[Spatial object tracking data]

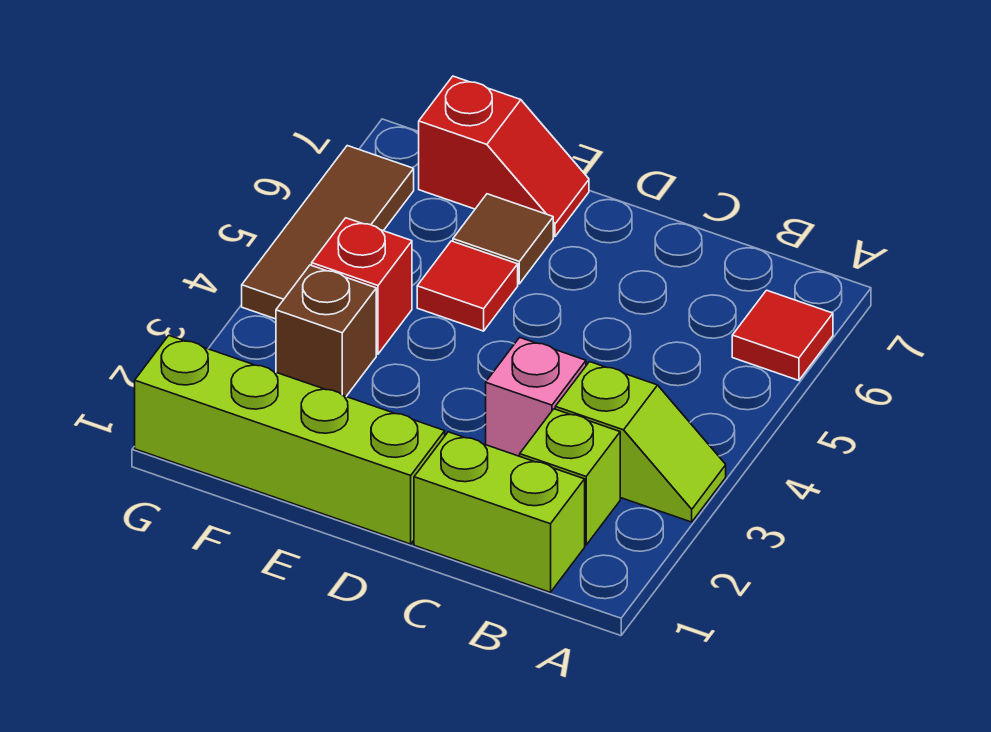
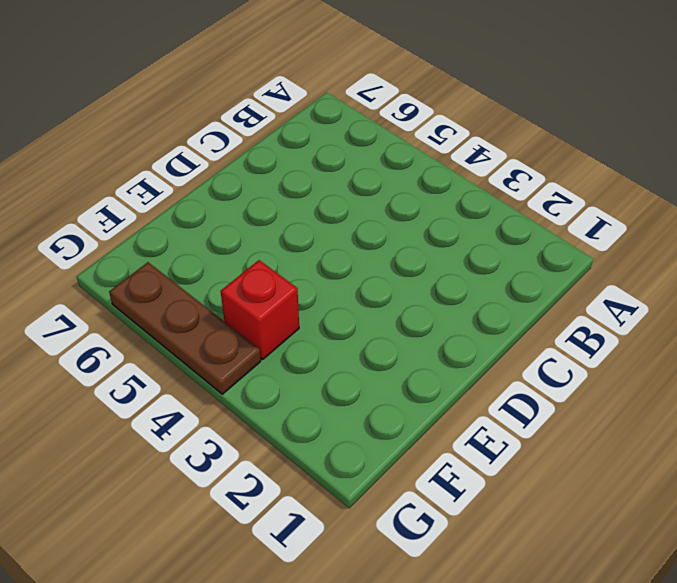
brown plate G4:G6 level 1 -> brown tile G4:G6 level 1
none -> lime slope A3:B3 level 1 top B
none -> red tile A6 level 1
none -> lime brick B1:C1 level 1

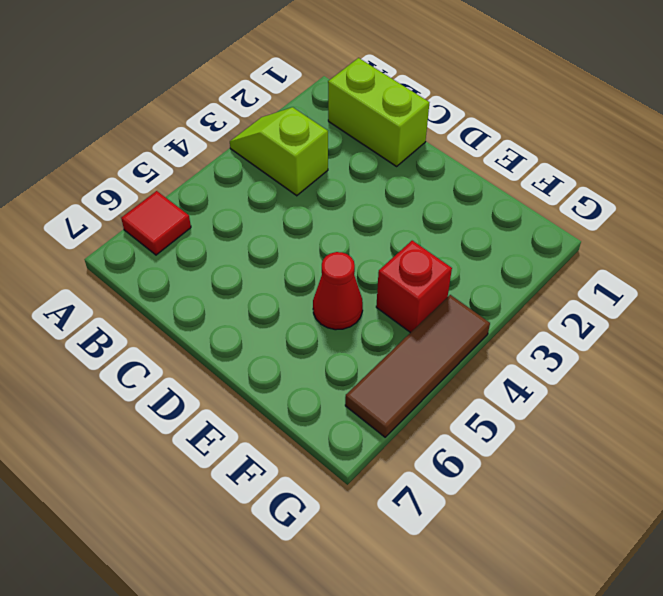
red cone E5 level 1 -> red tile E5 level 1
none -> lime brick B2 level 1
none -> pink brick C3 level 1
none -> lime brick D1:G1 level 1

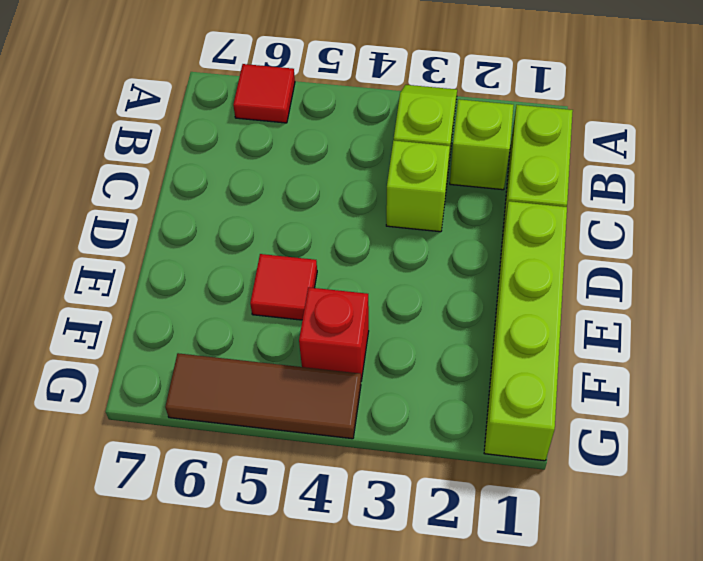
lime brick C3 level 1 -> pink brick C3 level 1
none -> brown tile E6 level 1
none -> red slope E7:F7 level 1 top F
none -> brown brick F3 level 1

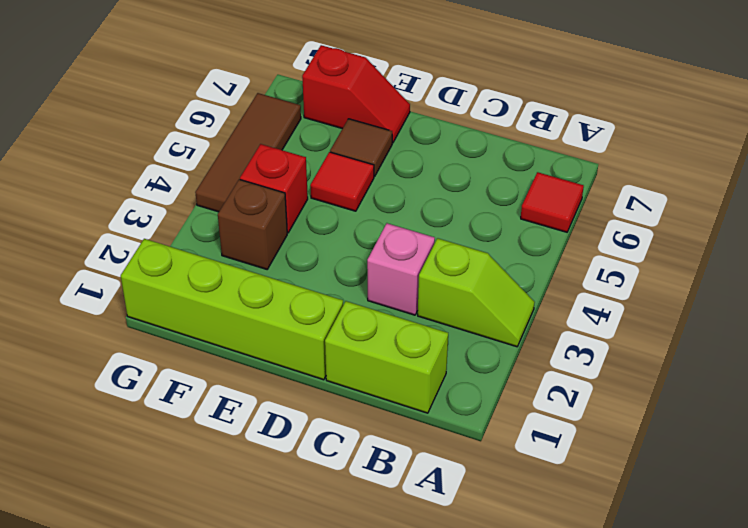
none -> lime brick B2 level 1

---

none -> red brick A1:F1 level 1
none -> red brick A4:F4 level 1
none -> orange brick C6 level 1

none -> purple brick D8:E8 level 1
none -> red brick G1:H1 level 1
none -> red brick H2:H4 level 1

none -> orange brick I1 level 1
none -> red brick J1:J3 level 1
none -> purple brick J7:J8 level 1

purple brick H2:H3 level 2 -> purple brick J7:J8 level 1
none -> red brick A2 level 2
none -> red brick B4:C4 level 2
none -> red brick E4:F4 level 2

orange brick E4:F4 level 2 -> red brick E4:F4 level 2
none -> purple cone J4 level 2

Assignment
Among the records above, determine how many lines contain "brown", then report the number only.

Result of this exercise
3